Directions:
Among the lines below, restate word for word only those from the line with "purple capsule: 5 -> 3" through the line with "brown lamp: 4 -> 3", with both end lines kept.

● ● ● ●

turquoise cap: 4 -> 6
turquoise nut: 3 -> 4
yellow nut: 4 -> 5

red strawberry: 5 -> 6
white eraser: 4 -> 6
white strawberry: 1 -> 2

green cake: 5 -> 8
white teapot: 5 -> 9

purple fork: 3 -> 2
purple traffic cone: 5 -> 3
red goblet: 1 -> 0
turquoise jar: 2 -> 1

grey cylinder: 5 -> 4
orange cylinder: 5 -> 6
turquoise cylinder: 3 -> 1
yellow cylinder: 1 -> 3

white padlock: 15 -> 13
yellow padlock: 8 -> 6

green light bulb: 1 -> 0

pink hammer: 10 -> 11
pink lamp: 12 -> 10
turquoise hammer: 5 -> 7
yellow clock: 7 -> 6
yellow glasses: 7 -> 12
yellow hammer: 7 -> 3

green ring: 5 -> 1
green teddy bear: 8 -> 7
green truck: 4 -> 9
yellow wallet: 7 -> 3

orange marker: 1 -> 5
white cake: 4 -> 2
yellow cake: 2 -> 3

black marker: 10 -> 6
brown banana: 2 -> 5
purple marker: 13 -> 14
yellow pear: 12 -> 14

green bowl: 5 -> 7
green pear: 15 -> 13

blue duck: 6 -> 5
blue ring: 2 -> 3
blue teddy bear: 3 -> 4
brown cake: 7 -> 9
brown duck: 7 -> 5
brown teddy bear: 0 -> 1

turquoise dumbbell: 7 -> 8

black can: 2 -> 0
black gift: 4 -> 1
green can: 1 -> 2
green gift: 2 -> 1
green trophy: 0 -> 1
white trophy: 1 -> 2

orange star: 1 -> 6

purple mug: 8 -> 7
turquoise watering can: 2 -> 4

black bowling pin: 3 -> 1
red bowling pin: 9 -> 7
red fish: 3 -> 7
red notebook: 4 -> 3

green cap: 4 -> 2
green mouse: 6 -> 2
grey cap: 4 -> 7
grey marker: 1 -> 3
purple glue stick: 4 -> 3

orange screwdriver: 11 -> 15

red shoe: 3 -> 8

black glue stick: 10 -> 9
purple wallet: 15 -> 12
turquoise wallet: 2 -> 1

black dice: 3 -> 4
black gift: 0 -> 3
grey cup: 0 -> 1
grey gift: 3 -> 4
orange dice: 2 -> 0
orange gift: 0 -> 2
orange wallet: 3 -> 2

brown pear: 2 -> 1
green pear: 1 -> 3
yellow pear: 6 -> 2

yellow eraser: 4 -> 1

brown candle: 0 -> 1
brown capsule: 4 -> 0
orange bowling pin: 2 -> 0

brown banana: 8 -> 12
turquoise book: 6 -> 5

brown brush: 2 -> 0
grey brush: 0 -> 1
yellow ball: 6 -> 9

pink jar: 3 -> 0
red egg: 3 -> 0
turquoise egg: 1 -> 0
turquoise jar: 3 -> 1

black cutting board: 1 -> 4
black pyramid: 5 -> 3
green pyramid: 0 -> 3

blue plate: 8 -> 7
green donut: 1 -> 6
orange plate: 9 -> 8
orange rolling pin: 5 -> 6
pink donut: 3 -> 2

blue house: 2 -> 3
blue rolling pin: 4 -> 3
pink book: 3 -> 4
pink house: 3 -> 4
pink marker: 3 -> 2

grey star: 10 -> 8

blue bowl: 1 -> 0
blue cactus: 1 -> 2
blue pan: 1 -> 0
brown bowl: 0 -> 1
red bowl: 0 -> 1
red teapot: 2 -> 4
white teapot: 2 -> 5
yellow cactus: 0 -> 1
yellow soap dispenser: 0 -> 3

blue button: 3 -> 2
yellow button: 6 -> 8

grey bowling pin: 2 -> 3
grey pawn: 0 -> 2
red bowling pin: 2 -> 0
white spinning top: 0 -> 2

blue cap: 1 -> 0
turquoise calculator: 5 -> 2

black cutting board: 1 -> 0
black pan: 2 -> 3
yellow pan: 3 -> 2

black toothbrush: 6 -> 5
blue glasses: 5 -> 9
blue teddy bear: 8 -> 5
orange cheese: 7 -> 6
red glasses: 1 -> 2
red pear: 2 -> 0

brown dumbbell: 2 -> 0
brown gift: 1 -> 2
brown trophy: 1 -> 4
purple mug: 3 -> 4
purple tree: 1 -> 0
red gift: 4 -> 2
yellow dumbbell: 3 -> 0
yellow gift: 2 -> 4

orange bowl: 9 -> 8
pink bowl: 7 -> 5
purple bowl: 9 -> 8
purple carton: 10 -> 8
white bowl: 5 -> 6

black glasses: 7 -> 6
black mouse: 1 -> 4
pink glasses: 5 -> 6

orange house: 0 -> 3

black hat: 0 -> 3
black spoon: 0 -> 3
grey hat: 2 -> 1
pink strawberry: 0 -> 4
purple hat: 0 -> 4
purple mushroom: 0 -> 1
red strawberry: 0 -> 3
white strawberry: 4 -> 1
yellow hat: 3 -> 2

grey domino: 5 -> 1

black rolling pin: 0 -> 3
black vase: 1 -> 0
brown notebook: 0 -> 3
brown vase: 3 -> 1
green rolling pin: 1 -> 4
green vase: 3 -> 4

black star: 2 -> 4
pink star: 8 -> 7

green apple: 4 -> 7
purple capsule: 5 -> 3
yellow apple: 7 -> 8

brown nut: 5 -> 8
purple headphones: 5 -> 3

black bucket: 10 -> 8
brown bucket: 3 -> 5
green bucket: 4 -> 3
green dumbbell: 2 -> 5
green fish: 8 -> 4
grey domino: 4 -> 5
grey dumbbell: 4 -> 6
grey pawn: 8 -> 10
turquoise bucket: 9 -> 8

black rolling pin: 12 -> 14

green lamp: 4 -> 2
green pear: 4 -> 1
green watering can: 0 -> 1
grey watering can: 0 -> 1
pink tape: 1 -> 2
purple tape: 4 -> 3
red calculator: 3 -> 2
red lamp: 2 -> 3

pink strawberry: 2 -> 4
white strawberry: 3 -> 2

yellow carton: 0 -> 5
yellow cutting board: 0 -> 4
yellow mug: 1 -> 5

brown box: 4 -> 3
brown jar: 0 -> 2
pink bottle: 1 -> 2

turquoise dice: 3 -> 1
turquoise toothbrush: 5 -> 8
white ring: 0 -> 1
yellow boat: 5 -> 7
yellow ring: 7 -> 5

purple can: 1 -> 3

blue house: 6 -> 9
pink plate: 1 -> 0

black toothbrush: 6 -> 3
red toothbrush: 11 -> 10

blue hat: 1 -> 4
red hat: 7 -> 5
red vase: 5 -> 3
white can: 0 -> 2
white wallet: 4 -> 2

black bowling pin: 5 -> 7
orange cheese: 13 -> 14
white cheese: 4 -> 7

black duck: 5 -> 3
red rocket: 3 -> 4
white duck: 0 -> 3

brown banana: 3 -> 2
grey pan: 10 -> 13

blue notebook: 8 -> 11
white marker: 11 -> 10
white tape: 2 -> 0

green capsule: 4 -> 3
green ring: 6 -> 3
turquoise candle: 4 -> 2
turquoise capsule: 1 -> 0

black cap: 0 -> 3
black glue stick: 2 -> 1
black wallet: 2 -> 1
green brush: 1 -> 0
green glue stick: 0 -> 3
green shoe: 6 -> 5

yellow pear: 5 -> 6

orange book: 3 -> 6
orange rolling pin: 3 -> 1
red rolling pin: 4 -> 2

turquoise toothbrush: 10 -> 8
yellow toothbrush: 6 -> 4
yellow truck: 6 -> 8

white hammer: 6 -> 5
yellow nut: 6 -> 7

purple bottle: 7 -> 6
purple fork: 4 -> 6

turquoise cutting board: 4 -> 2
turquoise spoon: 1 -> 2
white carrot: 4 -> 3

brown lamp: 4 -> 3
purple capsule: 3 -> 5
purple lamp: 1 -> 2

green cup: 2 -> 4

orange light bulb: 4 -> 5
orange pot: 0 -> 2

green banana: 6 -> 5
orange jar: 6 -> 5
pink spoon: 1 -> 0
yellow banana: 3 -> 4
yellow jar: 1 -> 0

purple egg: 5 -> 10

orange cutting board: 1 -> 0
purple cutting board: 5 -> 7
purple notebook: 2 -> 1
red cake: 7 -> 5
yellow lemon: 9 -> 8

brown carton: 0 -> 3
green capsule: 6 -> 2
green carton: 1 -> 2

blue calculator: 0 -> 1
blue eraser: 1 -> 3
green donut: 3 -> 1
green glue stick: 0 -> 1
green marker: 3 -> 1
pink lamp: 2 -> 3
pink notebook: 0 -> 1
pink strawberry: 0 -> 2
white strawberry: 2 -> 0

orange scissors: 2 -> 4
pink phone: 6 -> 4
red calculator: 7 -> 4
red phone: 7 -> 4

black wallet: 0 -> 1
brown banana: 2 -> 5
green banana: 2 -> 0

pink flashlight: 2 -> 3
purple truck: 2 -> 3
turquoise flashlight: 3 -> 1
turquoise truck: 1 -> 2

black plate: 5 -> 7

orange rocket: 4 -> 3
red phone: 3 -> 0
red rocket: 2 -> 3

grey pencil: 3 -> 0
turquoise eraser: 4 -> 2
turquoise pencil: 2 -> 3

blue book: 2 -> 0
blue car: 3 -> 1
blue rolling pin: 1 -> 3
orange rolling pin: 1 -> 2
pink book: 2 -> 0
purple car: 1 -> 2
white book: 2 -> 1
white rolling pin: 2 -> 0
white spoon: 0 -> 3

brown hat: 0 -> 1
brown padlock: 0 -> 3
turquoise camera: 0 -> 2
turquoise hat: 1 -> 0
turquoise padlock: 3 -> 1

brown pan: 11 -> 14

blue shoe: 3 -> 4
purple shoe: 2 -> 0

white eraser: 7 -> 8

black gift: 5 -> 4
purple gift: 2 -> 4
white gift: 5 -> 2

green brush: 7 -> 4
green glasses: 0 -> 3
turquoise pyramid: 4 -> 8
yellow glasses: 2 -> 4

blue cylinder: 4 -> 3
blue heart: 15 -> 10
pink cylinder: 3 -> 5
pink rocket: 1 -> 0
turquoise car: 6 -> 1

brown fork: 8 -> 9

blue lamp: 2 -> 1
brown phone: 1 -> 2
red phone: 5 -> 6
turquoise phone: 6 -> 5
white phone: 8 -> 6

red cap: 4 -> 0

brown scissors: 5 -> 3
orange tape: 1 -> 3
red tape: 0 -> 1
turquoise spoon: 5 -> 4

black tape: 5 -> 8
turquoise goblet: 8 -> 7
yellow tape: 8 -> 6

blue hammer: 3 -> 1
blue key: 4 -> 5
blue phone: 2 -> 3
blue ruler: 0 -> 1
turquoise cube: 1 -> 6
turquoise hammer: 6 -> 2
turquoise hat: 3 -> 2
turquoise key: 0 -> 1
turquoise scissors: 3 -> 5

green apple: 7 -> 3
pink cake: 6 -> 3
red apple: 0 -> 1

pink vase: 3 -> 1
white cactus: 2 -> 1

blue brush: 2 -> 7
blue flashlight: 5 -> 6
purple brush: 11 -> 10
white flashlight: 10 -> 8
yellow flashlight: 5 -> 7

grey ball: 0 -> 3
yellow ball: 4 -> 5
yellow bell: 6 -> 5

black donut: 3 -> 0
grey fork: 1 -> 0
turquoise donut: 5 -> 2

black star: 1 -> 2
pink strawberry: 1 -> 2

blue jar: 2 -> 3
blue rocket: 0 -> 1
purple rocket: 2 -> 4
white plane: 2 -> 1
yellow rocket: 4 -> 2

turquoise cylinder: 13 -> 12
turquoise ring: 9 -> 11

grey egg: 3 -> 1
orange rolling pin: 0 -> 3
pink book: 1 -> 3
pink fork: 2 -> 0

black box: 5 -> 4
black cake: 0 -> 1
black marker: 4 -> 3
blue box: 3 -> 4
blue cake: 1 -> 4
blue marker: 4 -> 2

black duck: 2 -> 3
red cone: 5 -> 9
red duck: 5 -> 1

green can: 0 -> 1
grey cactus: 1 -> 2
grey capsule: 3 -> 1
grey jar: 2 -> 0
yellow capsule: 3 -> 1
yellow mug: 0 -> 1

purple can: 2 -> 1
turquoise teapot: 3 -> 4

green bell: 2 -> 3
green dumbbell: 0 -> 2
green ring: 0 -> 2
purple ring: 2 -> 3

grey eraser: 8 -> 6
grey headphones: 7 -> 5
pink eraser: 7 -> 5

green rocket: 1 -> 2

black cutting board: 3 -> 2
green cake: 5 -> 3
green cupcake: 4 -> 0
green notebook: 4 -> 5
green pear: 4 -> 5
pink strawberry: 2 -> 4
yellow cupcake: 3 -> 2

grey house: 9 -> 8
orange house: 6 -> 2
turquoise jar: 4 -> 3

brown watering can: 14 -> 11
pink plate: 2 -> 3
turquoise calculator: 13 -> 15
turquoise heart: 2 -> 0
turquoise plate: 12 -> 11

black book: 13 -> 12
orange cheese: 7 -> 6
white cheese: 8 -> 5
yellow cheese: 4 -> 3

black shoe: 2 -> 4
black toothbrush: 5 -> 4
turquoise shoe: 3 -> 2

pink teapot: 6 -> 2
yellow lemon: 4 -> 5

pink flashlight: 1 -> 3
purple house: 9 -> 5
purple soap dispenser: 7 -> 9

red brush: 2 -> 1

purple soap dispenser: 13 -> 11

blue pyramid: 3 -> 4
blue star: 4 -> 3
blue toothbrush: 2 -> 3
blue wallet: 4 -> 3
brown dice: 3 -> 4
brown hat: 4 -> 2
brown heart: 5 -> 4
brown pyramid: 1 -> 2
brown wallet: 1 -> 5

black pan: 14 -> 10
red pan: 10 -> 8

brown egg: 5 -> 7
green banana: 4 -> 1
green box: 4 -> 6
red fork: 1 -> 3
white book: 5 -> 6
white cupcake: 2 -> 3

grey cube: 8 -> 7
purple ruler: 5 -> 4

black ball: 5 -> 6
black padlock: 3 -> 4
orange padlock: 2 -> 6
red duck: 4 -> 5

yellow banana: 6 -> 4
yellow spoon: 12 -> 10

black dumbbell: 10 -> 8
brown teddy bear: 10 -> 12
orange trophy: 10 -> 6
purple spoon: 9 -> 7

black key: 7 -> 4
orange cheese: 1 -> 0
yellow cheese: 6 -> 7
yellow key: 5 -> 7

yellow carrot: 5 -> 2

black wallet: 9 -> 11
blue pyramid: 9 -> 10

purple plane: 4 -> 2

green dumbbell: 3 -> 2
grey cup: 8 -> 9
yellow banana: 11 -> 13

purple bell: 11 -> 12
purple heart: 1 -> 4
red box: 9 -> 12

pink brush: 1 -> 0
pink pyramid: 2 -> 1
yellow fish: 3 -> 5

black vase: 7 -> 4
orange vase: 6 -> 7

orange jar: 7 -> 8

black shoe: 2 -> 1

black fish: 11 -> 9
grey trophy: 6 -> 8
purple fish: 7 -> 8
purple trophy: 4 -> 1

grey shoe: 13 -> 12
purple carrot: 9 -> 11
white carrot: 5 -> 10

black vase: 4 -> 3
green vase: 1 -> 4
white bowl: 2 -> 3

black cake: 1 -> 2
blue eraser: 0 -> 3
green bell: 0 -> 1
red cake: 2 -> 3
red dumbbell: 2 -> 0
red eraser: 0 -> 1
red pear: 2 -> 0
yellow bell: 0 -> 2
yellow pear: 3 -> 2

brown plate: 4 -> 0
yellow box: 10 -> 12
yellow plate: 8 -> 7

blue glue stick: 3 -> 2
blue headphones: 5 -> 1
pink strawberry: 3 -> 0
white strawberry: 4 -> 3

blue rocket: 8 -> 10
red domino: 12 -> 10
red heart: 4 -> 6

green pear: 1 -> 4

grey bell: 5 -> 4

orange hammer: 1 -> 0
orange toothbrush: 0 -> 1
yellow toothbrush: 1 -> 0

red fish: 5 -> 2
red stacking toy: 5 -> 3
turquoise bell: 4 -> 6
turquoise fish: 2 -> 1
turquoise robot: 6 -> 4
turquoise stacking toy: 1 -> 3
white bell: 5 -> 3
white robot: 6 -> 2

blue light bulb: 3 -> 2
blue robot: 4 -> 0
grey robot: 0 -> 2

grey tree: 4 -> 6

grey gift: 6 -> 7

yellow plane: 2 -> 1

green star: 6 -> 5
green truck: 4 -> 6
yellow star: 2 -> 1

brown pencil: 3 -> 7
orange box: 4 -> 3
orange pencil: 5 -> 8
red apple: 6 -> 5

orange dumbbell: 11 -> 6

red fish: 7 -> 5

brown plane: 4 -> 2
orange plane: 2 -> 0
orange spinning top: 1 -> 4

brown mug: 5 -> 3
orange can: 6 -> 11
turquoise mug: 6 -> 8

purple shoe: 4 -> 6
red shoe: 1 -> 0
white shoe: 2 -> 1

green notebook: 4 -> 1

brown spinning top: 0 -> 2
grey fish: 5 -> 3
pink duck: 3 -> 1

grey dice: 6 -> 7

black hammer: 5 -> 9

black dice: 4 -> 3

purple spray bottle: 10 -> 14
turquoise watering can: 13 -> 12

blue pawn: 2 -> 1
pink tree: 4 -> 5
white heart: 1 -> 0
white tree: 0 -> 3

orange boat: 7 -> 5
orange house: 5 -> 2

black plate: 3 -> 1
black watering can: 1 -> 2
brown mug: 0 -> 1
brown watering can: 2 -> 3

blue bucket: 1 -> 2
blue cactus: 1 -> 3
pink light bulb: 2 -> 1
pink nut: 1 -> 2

● ● ● ●

Output below:
purple capsule: 5 -> 3
yellow apple: 7 -> 8

brown nut: 5 -> 8
purple headphones: 5 -> 3

black bucket: 10 -> 8
brown bucket: 3 -> 5
green bucket: 4 -> 3
green dumbbell: 2 -> 5
green fish: 8 -> 4
grey domino: 4 -> 5
grey dumbbell: 4 -> 6
grey pawn: 8 -> 10
turquoise bucket: 9 -> 8

black rolling pin: 12 -> 14

green lamp: 4 -> 2
green pear: 4 -> 1
green watering can: 0 -> 1
grey watering can: 0 -> 1
pink tape: 1 -> 2
purple tape: 4 -> 3
red calculator: 3 -> 2
red lamp: 2 -> 3

pink strawberry: 2 -> 4
white strawberry: 3 -> 2

yellow carton: 0 -> 5
yellow cutting board: 0 -> 4
yellow mug: 1 -> 5

brown box: 4 -> 3
brown jar: 0 -> 2
pink bottle: 1 -> 2

turquoise dice: 3 -> 1
turquoise toothbrush: 5 -> 8
white ring: 0 -> 1
yellow boat: 5 -> 7
yellow ring: 7 -> 5

purple can: 1 -> 3

blue house: 6 -> 9
pink plate: 1 -> 0

black toothbrush: 6 -> 3
red toothbrush: 11 -> 10

blue hat: 1 -> 4
red hat: 7 -> 5
red vase: 5 -> 3
white can: 0 -> 2
white wallet: 4 -> 2

black bowling pin: 5 -> 7
orange cheese: 13 -> 14
white cheese: 4 -> 7

black duck: 5 -> 3
red rocket: 3 -> 4
white duck: 0 -> 3

brown banana: 3 -> 2
grey pan: 10 -> 13

blue notebook: 8 -> 11
white marker: 11 -> 10
white tape: 2 -> 0

green capsule: 4 -> 3
green ring: 6 -> 3
turquoise candle: 4 -> 2
turquoise capsule: 1 -> 0

black cap: 0 -> 3
black glue stick: 2 -> 1
black wallet: 2 -> 1
green brush: 1 -> 0
green glue stick: 0 -> 3
green shoe: 6 -> 5

yellow pear: 5 -> 6

orange book: 3 -> 6
orange rolling pin: 3 -> 1
red rolling pin: 4 -> 2

turquoise toothbrush: 10 -> 8
yellow toothbrush: 6 -> 4
yellow truck: 6 -> 8

white hammer: 6 -> 5
yellow nut: 6 -> 7

purple bottle: 7 -> 6
purple fork: 4 -> 6

turquoise cutting board: 4 -> 2
turquoise spoon: 1 -> 2
white carrot: 4 -> 3

brown lamp: 4 -> 3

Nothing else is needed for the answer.